* [Provided records]
*-*-*

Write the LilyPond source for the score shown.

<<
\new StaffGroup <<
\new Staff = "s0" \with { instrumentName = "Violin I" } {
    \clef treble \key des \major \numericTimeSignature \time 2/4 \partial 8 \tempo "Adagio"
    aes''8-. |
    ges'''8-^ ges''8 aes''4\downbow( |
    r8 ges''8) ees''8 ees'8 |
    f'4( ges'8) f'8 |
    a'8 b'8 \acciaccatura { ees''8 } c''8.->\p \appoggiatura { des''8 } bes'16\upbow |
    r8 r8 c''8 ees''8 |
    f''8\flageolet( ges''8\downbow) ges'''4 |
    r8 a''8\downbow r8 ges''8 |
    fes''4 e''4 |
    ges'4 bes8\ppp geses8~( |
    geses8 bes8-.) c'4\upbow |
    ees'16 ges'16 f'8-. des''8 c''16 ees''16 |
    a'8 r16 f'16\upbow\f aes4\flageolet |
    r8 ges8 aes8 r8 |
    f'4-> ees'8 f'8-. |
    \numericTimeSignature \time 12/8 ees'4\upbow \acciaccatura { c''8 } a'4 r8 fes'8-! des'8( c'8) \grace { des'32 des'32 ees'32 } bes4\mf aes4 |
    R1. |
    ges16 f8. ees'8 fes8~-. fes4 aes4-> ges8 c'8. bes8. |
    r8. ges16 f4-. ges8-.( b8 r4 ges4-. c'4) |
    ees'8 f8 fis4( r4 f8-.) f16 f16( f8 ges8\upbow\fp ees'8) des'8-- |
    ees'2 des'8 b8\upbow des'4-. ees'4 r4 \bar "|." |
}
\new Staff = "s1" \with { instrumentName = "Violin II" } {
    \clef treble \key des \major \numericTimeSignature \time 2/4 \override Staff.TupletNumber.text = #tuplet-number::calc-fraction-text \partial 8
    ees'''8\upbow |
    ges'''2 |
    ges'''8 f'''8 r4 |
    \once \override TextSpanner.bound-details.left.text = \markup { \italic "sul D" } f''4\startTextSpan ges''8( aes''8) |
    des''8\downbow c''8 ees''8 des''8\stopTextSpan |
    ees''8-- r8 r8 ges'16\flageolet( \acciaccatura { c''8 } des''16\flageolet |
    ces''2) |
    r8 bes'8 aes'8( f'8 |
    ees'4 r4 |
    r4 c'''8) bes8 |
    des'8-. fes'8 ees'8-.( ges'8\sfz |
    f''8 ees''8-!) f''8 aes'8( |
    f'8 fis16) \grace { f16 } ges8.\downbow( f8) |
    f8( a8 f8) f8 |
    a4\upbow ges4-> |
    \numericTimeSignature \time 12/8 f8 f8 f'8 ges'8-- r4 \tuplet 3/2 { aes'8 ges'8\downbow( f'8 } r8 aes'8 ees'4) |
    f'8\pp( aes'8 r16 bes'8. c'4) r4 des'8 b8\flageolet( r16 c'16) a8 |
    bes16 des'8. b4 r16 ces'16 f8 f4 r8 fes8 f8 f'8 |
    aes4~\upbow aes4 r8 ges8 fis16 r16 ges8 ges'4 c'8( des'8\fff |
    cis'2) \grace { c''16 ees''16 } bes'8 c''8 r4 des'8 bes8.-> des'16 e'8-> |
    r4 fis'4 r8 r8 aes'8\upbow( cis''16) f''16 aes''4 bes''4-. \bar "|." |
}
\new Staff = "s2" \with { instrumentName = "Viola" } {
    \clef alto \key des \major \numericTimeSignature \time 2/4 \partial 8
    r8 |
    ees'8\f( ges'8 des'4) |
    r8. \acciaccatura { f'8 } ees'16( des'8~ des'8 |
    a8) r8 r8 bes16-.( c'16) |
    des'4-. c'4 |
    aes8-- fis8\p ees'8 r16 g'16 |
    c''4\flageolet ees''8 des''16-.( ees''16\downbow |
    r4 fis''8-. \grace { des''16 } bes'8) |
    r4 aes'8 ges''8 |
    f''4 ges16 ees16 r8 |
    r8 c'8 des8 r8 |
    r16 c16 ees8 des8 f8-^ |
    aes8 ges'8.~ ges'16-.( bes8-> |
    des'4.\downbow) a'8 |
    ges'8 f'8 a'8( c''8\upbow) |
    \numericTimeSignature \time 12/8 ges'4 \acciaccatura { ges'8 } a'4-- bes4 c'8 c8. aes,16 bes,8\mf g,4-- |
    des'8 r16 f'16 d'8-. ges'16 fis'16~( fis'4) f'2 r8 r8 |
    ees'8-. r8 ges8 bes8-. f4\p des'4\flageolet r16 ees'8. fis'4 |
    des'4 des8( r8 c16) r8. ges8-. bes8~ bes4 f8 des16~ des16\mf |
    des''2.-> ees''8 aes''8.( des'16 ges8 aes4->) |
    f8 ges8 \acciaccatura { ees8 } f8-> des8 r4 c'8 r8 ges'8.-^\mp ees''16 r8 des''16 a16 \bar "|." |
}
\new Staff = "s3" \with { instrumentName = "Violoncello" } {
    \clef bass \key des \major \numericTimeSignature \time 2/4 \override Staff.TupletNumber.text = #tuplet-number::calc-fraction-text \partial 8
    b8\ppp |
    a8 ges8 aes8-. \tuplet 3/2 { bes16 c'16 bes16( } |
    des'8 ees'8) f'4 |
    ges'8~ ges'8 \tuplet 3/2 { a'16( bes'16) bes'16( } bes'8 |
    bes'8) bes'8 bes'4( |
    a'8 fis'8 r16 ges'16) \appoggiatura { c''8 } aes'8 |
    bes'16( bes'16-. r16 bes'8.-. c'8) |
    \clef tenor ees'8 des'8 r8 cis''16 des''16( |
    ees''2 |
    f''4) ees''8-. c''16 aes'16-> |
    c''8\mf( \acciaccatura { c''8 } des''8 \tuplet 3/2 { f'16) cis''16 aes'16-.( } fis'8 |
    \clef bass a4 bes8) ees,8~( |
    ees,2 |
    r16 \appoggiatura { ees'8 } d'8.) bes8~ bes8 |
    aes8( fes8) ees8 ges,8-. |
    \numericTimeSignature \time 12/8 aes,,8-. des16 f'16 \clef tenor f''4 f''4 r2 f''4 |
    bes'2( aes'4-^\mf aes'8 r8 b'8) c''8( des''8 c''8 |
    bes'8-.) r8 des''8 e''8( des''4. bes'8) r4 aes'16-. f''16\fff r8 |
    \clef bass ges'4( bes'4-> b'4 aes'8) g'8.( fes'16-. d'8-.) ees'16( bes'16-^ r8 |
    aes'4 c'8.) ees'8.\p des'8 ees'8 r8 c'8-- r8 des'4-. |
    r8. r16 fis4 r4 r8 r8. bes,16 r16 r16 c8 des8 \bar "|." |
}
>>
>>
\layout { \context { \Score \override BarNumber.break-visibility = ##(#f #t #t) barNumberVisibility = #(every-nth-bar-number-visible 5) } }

*-*-*

* [To do]
Keep only the lines of the listing above that contain the string "time", and list them.

* [Answer below]
    \clef treble \key des \major \numericTimeSignature \time 2/4 \partial 8 \tempo "Adagio"
    \numericTimeSignature \time 12/8 ees'4\upbow \acciaccatura { c''8 } a'4 r8 fes'8-! des'8( c'8) \grace { des'32 des'32 ees'32 } bes4\mf aes4 |
    \clef treble \key des \major \numericTimeSignature \time 2/4 \override Staff.TupletNumber.text = #tuplet-number::calc-fraction-text \partial 8
    \numericTimeSignature \time 12/8 f8 f8 f'8 ges'8-- r4 \tuplet 3/2 { aes'8 ges'8\downbow( f'8 } r8 aes'8 ees'4) |
    \clef alto \key des \major \numericTimeSignature \time 2/4 \partial 8
    \numericTimeSignature \time 12/8 ges'4 \acciaccatura { ges'8 } a'4-- bes4 c'8 c8. aes,16 bes,8\mf g,4-- |
    \clef bass \key des \major \numericTimeSignature \time 2/4 \override Staff.TupletNumber.text = #tuplet-number::calc-fraction-text \partial 8
    \numericTimeSignature \time 12/8 aes,,8-. des16 f'16 \clef tenor f''4 f''4 r2 f''4 |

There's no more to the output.